-- Entries provided follows --

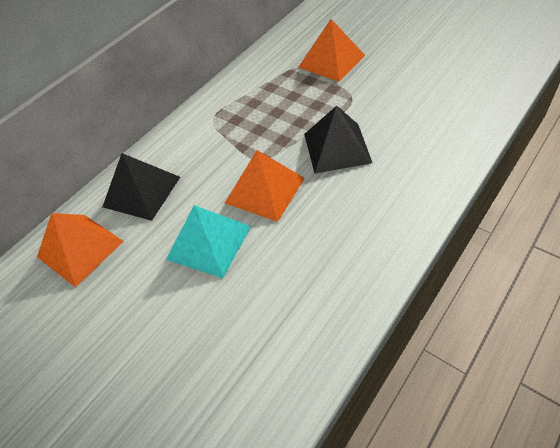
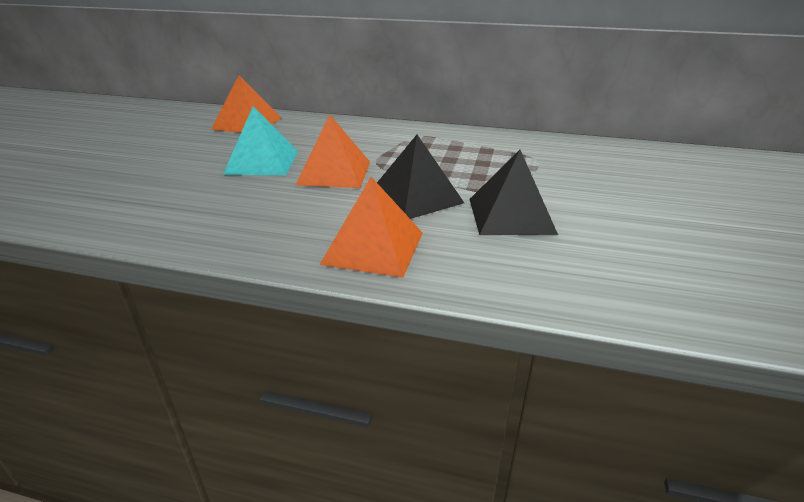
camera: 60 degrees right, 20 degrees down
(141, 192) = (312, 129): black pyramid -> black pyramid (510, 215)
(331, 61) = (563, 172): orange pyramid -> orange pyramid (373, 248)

-- Entries provided concluded --
-- Entries provided follows --

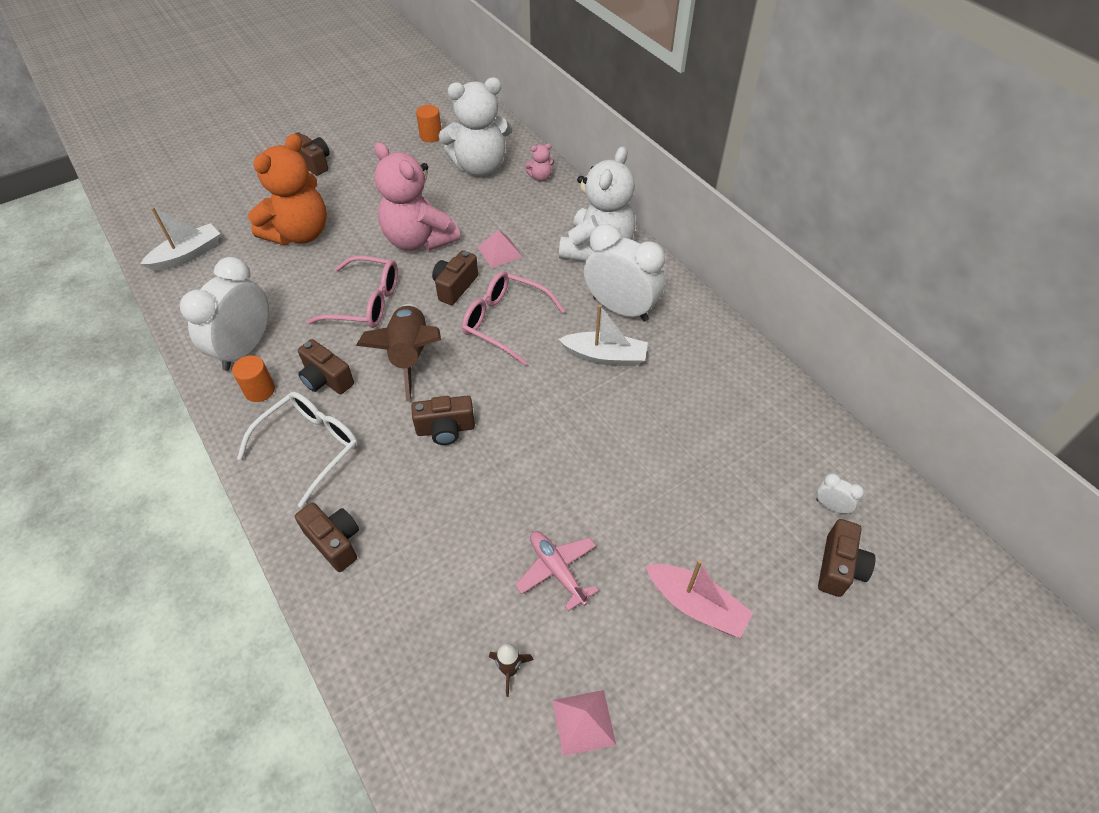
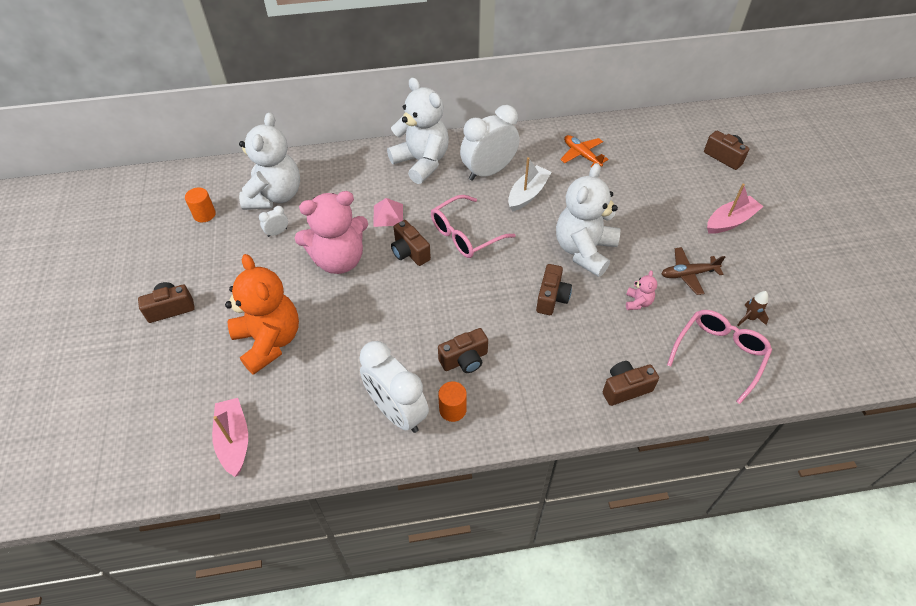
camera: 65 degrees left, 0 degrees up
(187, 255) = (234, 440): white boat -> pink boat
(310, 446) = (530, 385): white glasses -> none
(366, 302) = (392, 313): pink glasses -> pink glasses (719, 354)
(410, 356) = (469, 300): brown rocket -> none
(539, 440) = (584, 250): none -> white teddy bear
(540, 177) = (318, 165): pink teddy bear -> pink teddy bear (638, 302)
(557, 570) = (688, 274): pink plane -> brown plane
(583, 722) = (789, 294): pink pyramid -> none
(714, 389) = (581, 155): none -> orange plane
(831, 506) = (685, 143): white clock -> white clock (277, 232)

-- Entries provided concluded --
-- Entries provided follows --

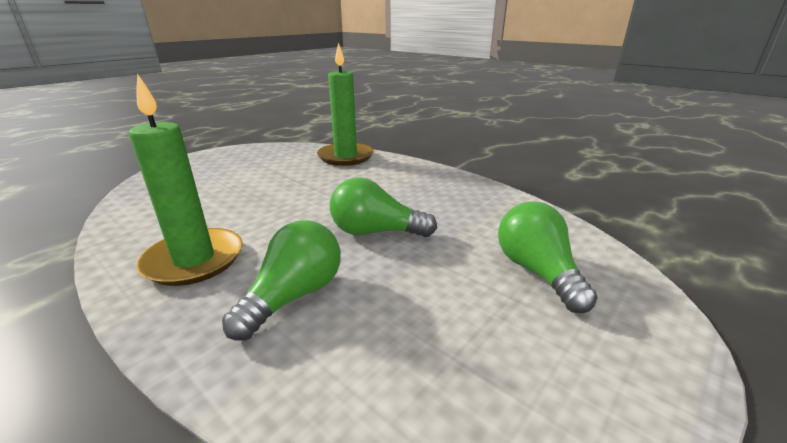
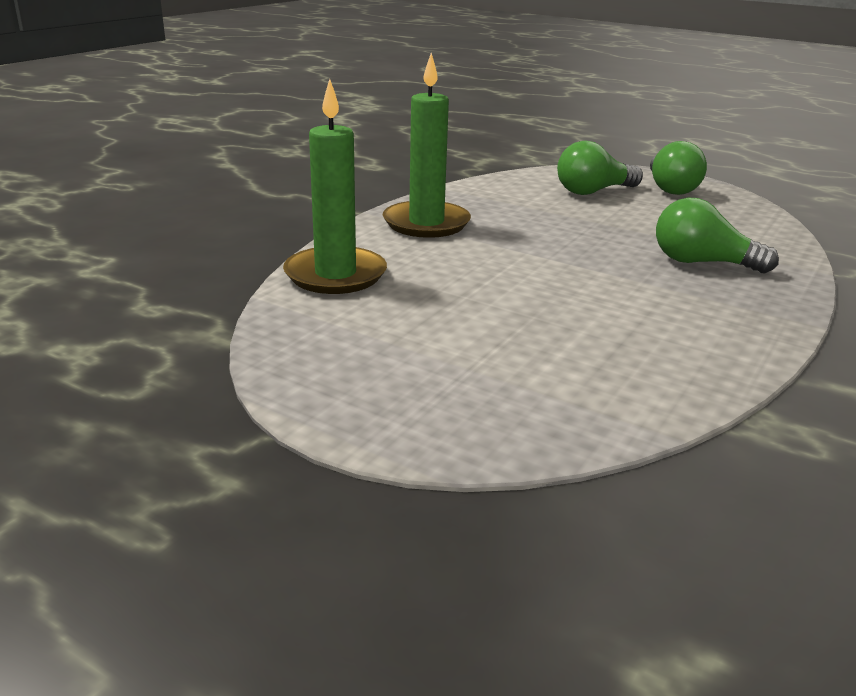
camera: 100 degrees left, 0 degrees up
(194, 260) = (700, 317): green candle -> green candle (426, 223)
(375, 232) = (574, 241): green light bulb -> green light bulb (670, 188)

-- Entries provided concluded --

- _Your objective_
For the word "none", please count the lines in the data where it appears and respond with the number only.

- _Task solution_
5